**TASK DESCRIPTION**
Only one stretch of the data is wanted: the line containing "blue brick B7:B8 level 1 -> none", the line containing "black brick C6 level", and every line between them, copied exactly.

**SUPPLIED DATA**

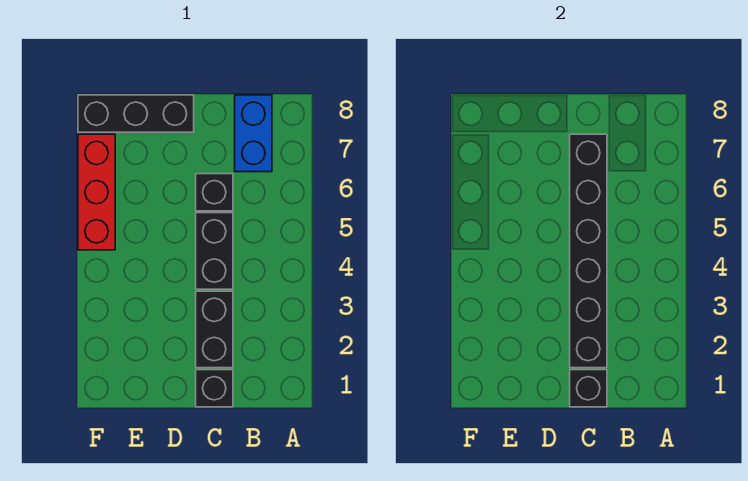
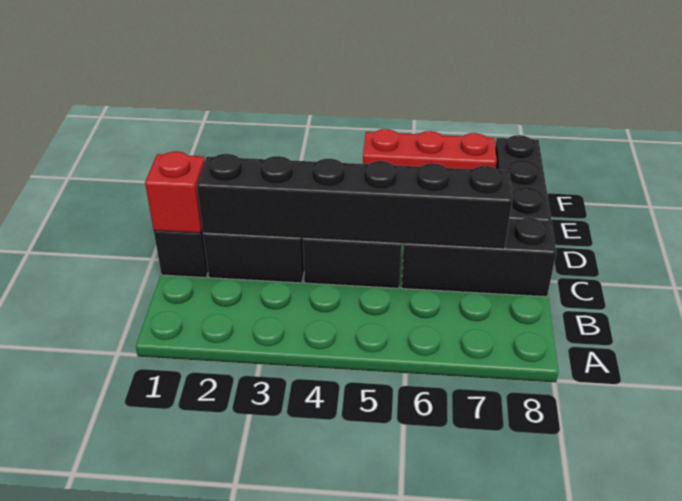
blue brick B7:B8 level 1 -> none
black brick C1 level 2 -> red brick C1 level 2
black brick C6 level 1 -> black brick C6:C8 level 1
* * *
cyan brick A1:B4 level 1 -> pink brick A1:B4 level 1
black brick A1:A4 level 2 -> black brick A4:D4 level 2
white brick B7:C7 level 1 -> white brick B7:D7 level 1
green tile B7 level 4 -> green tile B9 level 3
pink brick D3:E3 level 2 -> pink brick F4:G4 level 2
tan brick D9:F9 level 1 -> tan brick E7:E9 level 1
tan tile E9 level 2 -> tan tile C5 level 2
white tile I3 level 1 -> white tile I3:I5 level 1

**SOLUTION**
blue brick B7:B8 level 1 -> none
black brick C1 level 2 -> red brick C1 level 2
black brick C6 level 1 -> black brick C6:C8 level 1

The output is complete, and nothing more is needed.